- **Work item**:
Take the entries below and print only the lines from the one with "red diamond: (72, 57) -> (29, 59), moved" through the one with "orange arrow: (152, 112)", exactly as they stand, both ends included.

- **Material for this task**:
*** Block opens ***

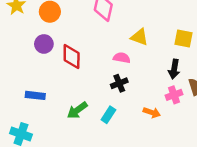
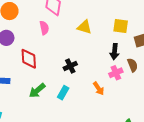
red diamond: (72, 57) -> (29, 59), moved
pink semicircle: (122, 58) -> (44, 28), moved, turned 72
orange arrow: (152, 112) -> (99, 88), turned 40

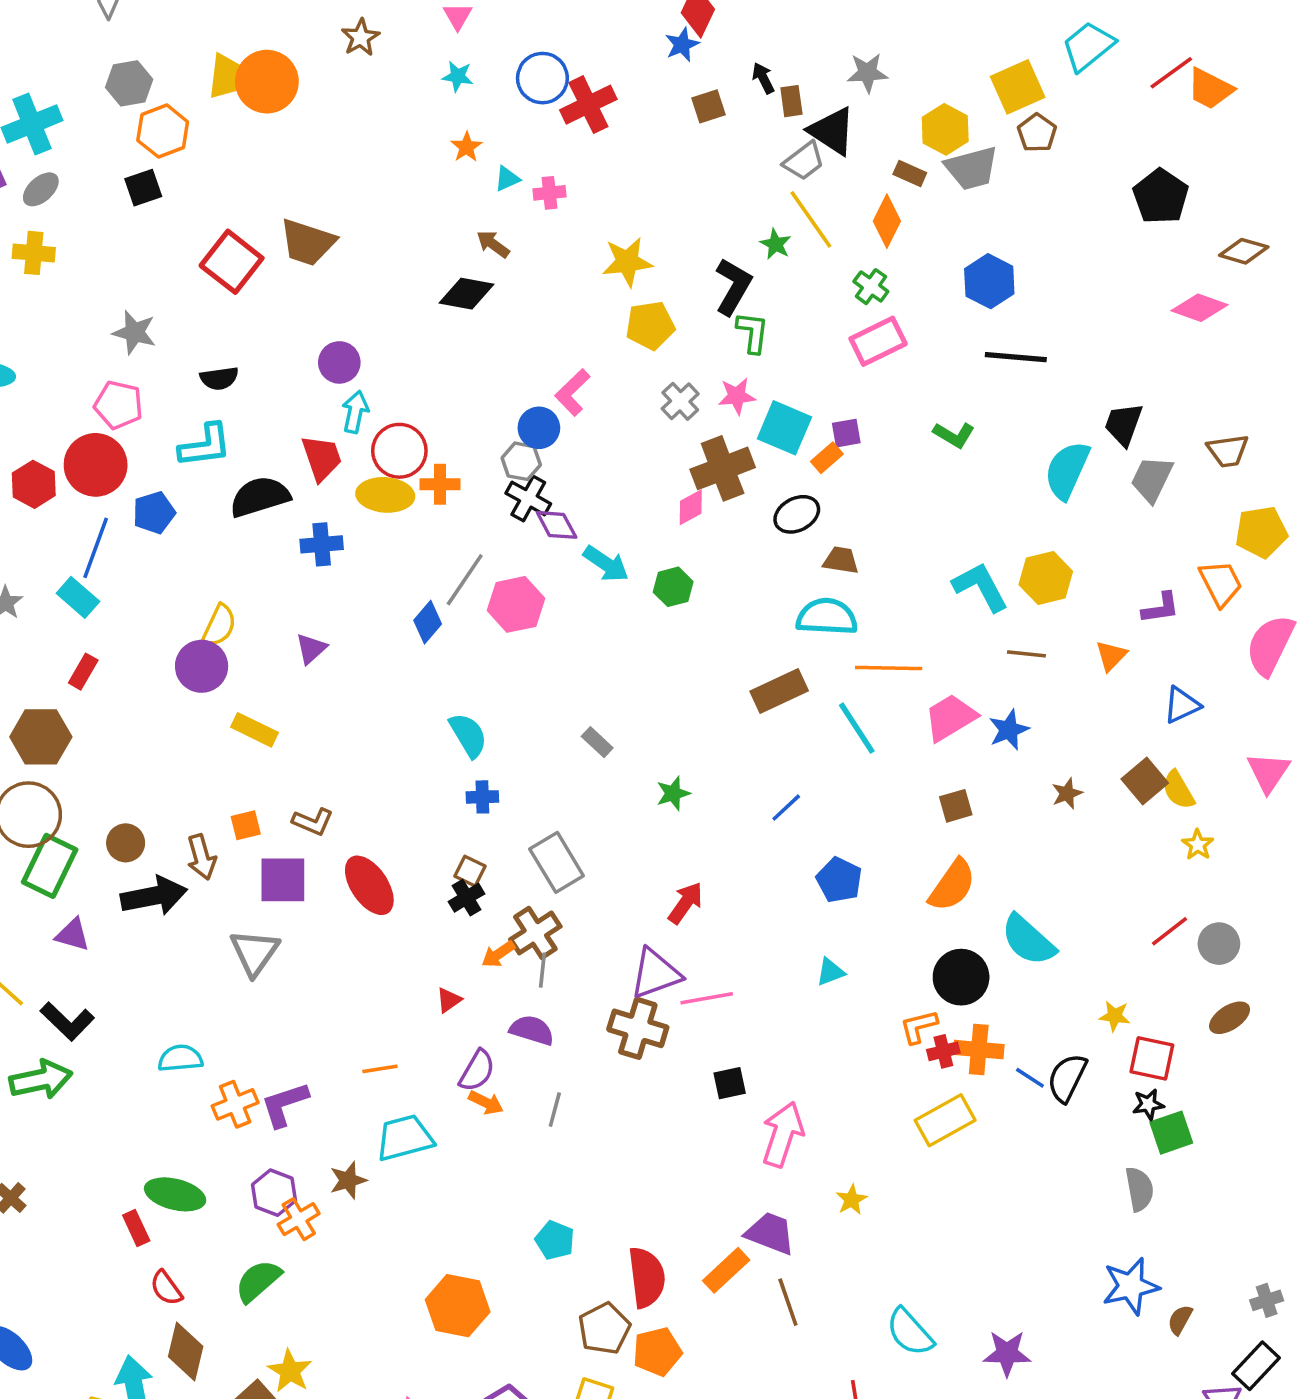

*** Block closes ***
*** Block opens ***

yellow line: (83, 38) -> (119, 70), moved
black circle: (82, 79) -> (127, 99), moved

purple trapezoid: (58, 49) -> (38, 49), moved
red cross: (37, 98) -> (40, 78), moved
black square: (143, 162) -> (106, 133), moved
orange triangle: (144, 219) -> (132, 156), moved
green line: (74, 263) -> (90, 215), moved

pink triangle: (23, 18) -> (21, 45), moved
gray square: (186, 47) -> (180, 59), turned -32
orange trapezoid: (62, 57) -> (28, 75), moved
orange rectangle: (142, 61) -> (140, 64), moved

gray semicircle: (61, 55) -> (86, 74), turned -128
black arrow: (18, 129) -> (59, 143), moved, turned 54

*** Block closes ***
*** Block opens ***

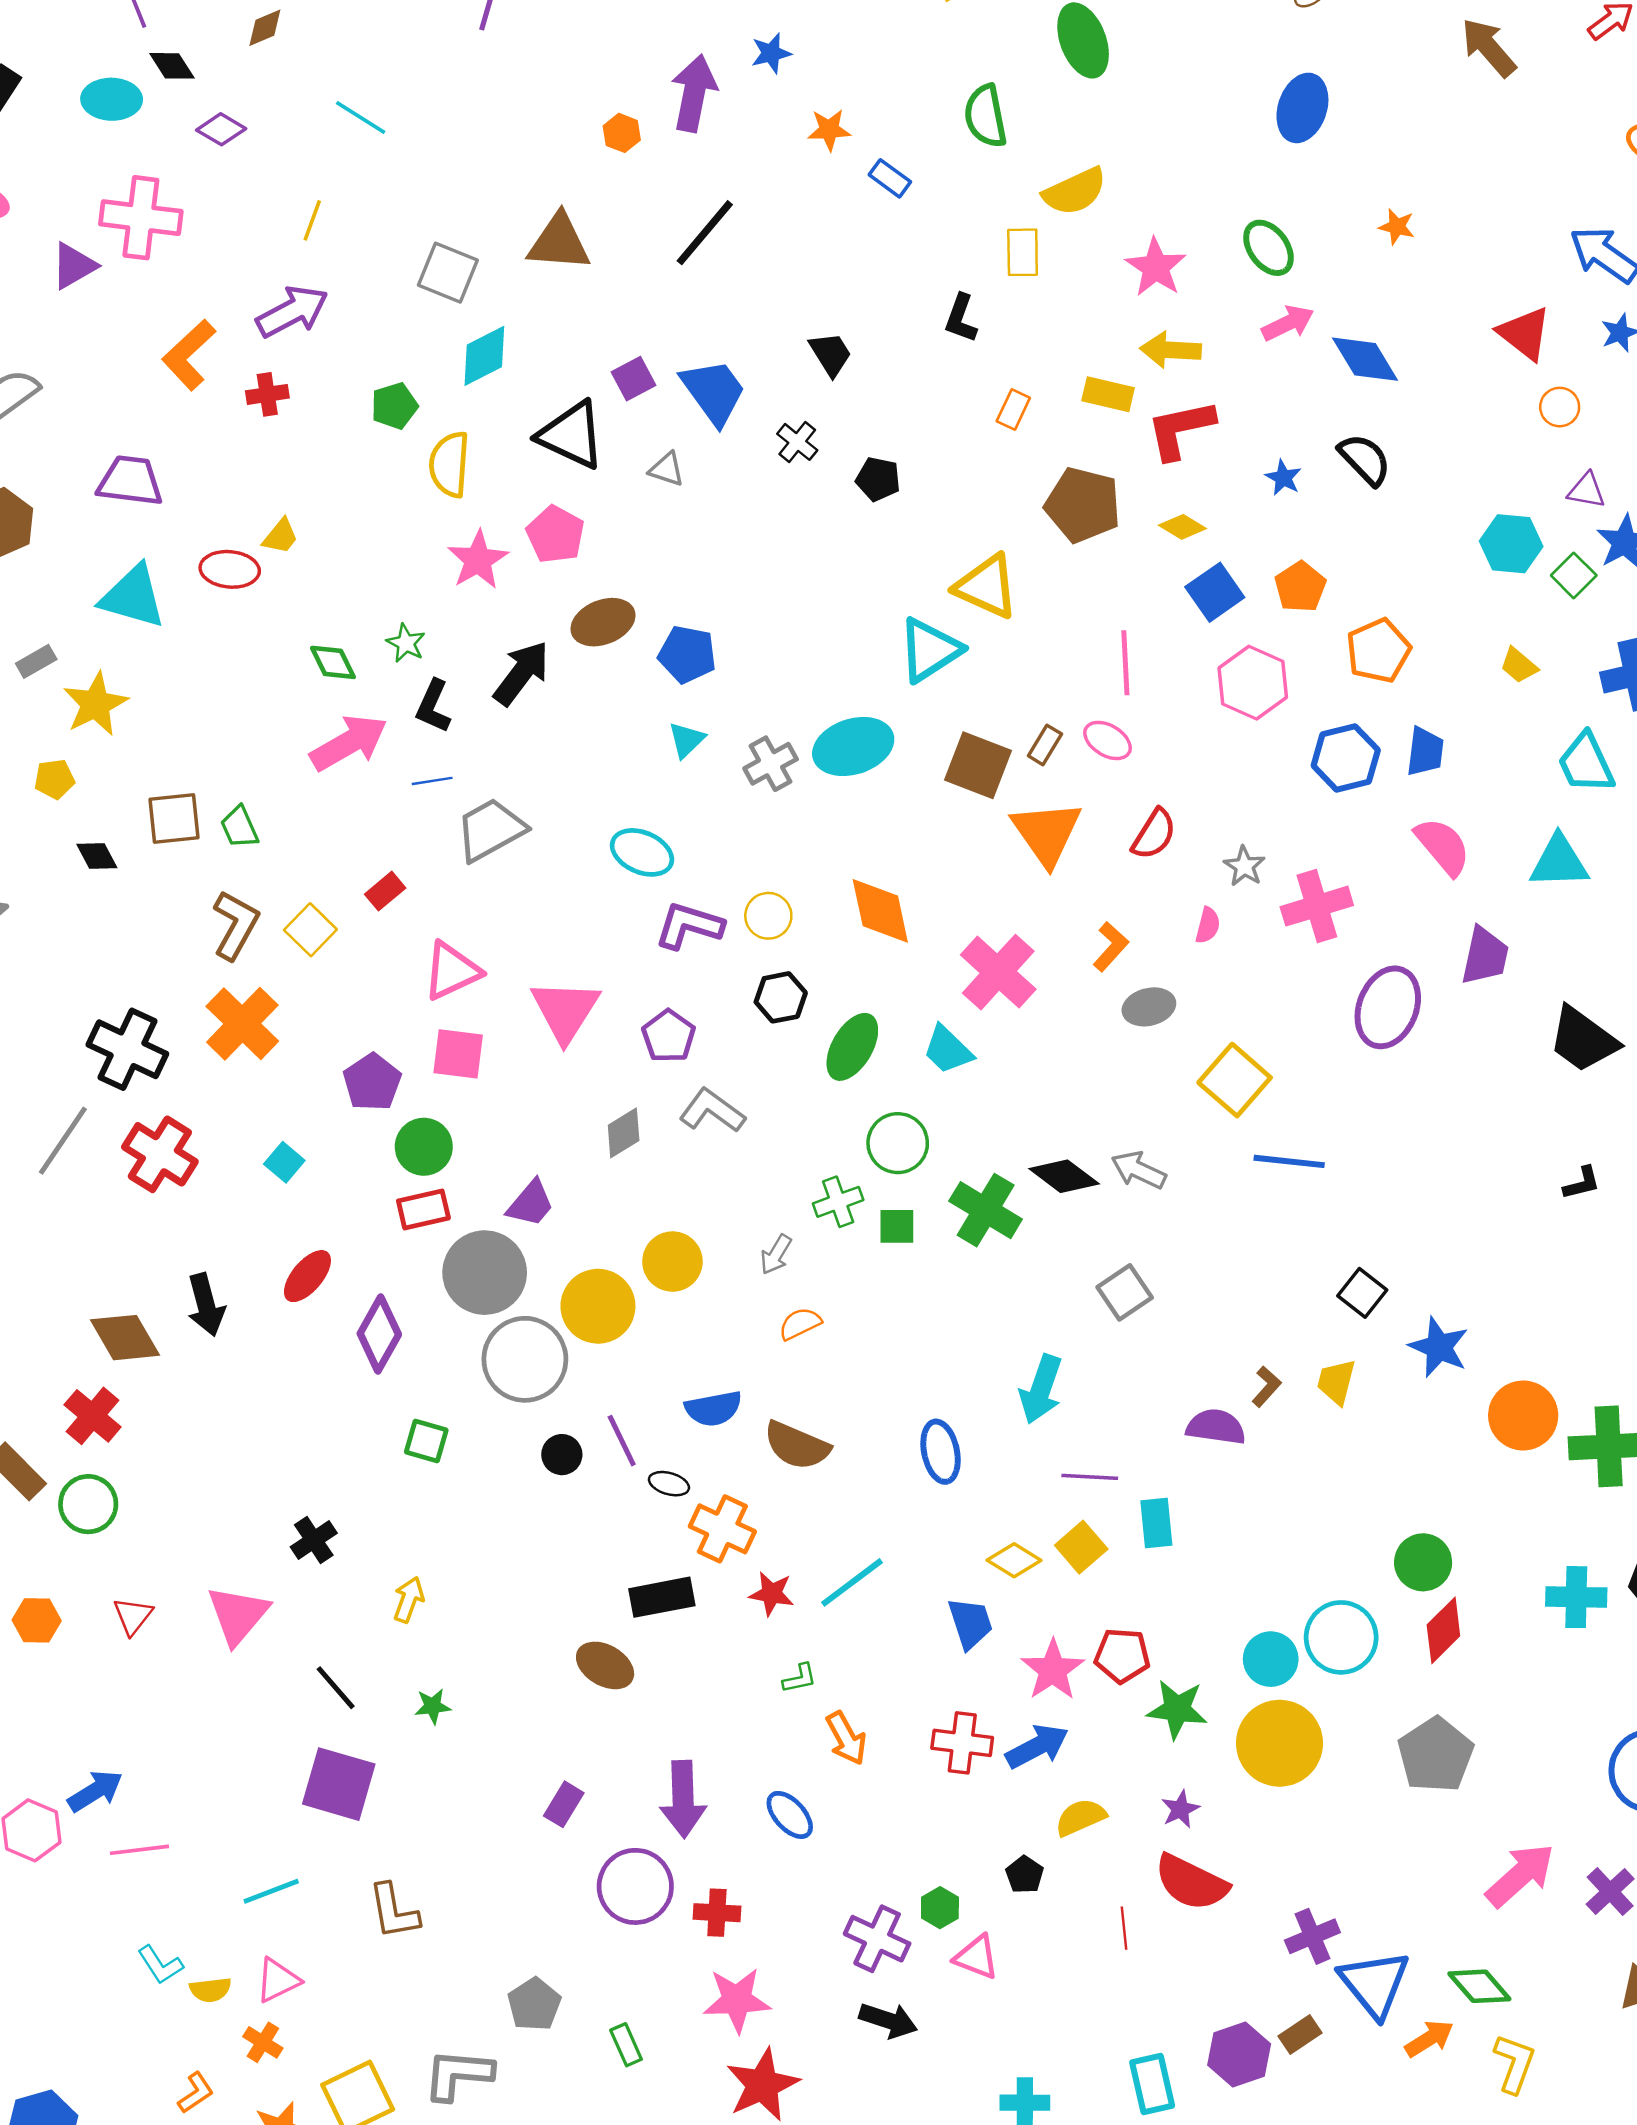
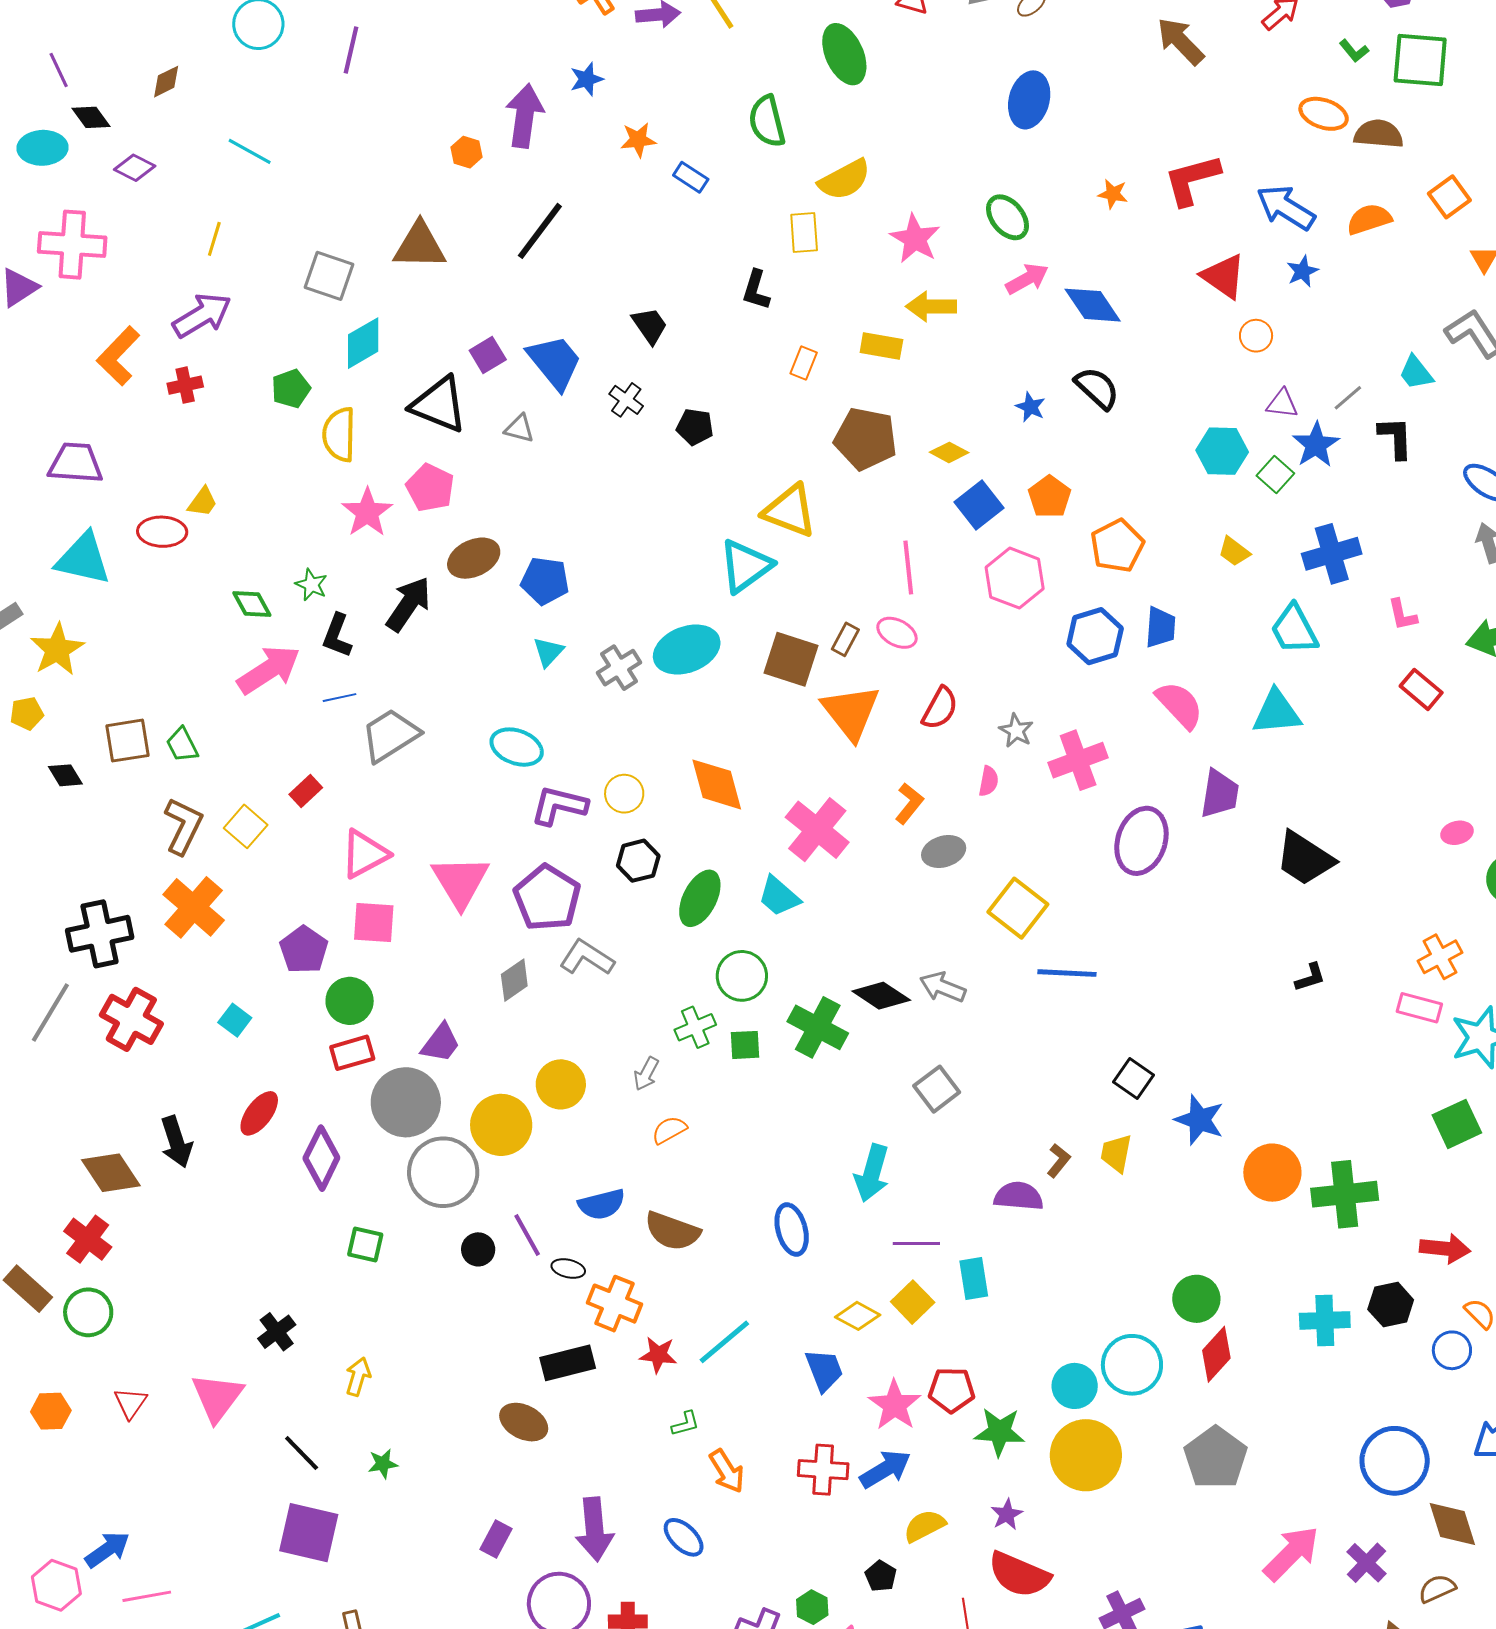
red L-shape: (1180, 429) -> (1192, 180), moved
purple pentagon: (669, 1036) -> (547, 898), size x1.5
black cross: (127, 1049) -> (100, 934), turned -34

*** Block closes ***

- **Answer box**:
red diamond: (72, 57) -> (29, 59), moved
pink semicircle: (122, 58) -> (44, 28), moved, turned 72
orange arrow: (152, 112) -> (99, 88), turned 40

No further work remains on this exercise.